##### Supplied records
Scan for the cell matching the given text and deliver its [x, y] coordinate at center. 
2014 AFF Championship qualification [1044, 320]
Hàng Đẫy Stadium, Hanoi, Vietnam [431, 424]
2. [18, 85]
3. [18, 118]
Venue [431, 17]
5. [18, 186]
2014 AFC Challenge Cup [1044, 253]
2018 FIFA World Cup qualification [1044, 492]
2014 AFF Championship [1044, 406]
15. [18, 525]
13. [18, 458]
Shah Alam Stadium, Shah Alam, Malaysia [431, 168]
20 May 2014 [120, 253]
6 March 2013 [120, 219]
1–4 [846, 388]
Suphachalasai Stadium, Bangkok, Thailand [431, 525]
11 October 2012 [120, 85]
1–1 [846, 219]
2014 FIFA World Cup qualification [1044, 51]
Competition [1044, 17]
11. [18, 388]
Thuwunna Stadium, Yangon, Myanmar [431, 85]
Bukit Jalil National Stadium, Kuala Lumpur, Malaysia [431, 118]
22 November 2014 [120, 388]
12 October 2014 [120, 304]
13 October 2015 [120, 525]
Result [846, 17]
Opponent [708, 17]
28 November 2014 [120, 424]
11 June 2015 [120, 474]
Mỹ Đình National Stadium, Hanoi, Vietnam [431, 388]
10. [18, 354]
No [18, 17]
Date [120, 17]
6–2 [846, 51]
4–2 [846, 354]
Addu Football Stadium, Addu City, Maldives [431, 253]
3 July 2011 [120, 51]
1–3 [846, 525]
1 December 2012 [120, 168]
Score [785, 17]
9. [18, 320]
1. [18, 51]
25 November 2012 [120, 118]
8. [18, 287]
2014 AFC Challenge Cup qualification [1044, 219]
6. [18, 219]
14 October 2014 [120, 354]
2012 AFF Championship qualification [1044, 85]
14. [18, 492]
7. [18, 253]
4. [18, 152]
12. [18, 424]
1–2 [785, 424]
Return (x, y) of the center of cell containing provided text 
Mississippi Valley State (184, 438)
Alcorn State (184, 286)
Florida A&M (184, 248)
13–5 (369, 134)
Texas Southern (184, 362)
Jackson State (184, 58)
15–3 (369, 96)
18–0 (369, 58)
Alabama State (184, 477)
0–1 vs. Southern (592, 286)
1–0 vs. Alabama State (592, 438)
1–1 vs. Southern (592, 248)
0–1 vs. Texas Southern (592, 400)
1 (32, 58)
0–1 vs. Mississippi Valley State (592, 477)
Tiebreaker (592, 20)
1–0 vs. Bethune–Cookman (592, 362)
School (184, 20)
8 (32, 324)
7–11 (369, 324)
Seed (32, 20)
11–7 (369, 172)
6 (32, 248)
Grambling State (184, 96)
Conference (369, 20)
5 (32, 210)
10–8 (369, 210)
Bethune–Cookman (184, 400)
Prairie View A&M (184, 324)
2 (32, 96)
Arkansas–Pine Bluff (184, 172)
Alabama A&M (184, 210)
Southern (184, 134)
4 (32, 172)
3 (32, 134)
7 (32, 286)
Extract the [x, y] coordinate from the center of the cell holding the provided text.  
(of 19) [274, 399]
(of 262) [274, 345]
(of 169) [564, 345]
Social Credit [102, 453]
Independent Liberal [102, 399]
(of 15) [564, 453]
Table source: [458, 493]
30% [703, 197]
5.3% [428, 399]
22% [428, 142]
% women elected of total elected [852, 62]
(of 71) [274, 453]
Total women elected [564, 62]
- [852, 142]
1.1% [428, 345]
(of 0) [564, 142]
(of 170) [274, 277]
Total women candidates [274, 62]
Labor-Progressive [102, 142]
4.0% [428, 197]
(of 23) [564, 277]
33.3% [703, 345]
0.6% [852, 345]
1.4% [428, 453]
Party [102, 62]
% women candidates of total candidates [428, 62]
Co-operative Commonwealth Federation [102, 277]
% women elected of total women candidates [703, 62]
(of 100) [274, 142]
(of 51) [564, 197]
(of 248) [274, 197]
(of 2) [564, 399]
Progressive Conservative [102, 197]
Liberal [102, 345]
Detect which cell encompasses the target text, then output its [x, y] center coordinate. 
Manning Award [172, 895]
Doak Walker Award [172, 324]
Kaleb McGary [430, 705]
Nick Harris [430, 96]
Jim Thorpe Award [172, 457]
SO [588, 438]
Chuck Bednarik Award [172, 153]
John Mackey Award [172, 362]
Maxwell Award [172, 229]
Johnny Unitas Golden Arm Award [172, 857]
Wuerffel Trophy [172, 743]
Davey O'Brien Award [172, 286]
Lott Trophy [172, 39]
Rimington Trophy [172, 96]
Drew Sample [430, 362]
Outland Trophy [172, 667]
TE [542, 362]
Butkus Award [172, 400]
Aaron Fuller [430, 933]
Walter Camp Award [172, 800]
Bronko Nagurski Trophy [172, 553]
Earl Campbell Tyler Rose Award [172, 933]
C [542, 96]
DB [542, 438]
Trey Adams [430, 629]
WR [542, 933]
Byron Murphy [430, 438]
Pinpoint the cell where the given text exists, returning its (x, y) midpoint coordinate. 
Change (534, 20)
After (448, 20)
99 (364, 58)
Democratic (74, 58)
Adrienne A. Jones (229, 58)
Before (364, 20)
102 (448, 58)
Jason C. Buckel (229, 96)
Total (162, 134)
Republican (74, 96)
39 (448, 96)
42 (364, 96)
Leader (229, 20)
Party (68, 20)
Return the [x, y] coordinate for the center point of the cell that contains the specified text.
##########
Task:
Write out every line of the entries above word for word, keeping their order.

Exercise result:
Scan for the cell matching the given text and deliver its [x, y] coordinate at center. 
2014 AFF Championship qualification [1044, 320]
Hàng Đẫy Stadium, Hanoi, Vietnam [431, 424]
2. [18, 85]
3. [18, 118]
Venue [431, 17]
5. [18, 186]
2014 AFC Challenge Cup [1044, 253]
2018 FIFA World Cup qualification [1044, 492]
2014 AFF Championship [1044, 406]
15. [18, 525]
13. [18, 458]
Shah Alam Stadium, Shah Alam, Malaysia [431, 168]
20 May 2014 [120, 253]
6 March 2013 [120, 219]
1–4 [846, 388]
Suphachalasai Stadium, Bangkok, Thailand [431, 525]
11 October 2012 [120, 85]
1–1 [846, 219]
2014 FIFA World Cup qualification [1044, 51]
Competition [1044, 17]
11. [18, 388]
Thuwunna Stadium, Yangon, Myanmar [431, 85]
Bukit Jalil National Stadium, Kuala Lumpur, Malaysia [431, 118]
22 November 2014 [120, 388]
12 October 2014 [120, 304]
13 October 2015 [120, 525]
Result [846, 17]
Opponent [708, 17]
28 November 2014 [120, 424]
11 June 2015 [120, 474]
Mỹ Đình National Stadium, Hanoi, Vietnam [431, 388]
10. [18, 354]
No [18, 17]
Date [120, 17]
6–2 [846, 51]
4–2 [846, 354]
Addu Football Stadium, Addu City, Maldives [431, 253]
3 July 2011 [120, 51]
1–3 [846, 525]
1 December 2012 [120, 168]
Score [785, 17]
9. [18, 320]
1. [18, 51]
25 November 2012 [120, 118]
8. [18, 287]
2014 AFC Challenge Cup qualification [1044, 219]
6. [18, 219]
14 October 2014 [120, 354]
2012 AFF Championship qualification [1044, 85]
14. [18, 492]
7. [18, 253]
4. [18, 152]
12. [18, 424]
1–2 [785, 424]
Return (x, y) of the center of cell containing provided text 
Mississippi Valley State (184, 438)
Alcorn State (184, 286)
Florida A&M (184, 248)
13–5 (369, 134)
Texas Southern (184, 362)
Jackson State (184, 58)
15–3 (369, 96)
18–0 (369, 58)
Alabama State (184, 477)
0–1 vs. Southern (592, 286)
1–0 vs. Alabama State (592, 438)
1–1 vs. Southern (592, 248)
0–1 vs. Texas Southern (592, 400)
1 (32, 58)
0–1 vs. Mississippi Valley State (592, 477)
Tiebreaker (592, 20)
1–0 vs. Bethune–Cookman (592, 362)
School (184, 20)
8 (32, 324)
7–11 (369, 324)
Seed (32, 20)
11–7 (369, 172)
6 (32, 248)
Grambling State (184, 96)
Conference (369, 20)
5 (32, 210)
10–8 (369, 210)
Bethune–Cookman (184, 400)
Prairie View A&M (184, 324)
2 (32, 96)
Arkansas–Pine Bluff (184, 172)
Alabama A&M (184, 210)
Southern (184, 134)
4 (32, 172)
3 (32, 134)
7 (32, 286)
Extract the [x, y] coordinate from the center of the cell holding the provided text.  
(of 19) [274, 399]
(of 262) [274, 345]
(of 169) [564, 345]
Social Credit [102, 453]
Independent Liberal [102, 399]
(of 15) [564, 453]
Table source: [458, 493]
30% [703, 197]
5.3% [428, 399]
22% [428, 142]
% women elected of total elected [852, 62]
(of 71) [274, 453]
Total women elected [564, 62]
- [852, 142]
1.1% [428, 345]
(of 0) [564, 142]
(of 170) [274, 277]
Total women candidates [274, 62]
Labor-Progressive [102, 142]
4.0% [428, 197]
(of 23) [564, 277]
33.3% [703, 345]
0.6% [852, 345]
1.4% [428, 453]
Party [102, 62]
% women candidates of total candidates [428, 62]
Co-operative Commonwealth Federation [102, 277]
% women elected of total women candidates [703, 62]
(of 100) [274, 142]
(of 51) [564, 197]
(of 248) [274, 197]
(of 2) [564, 399]
Progressive Conservative [102, 197]
Liberal [102, 345]
Detect which cell encompasses the target text, then output its [x, y] center coordinate. 
Manning Award [172, 895]
Doak Walker Award [172, 324]
Kaleb McGary [430, 705]
Nick Harris [430, 96]
Jim Thorpe Award [172, 457]
SO [588, 438]
Chuck Bednarik Award [172, 153]
John Mackey Award [172, 362]
Maxwell Award [172, 229]
Johnny Unitas Golden Arm Award [172, 857]
Wuerffel Trophy [172, 743]
Davey O'Brien Award [172, 286]
Lott Trophy [172, 39]
Rimington Trophy [172, 96]
Drew Sample [430, 362]
Outland Trophy [172, 667]
TE [542, 362]
Butkus Award [172, 400]
Aaron Fuller [430, 933]
Walter Camp Award [172, 800]
Bronko Nagurski Trophy [172, 553]
Earl Campbell Tyler Rose Award [172, 933]
C [542, 96]
DB [542, 438]
Trey Adams [430, 629]
WR [542, 933]
Byron Murphy [430, 438]
Pinpoint the cell where the given text exists, returning its (x, y) midpoint coordinate. 
Change (534, 20)
After (448, 20)
99 (364, 58)
Democratic (74, 58)
Adrienne A. Jones (229, 58)
Before (364, 20)
102 (448, 58)
Jason C. Buckel (229, 96)
Total (162, 134)
Republican (74, 96)
39 (448, 96)
42 (364, 96)
Leader (229, 20)
Party (68, 20)
Return the [x, y] coordinate for the center point of the cell that contains the specified text.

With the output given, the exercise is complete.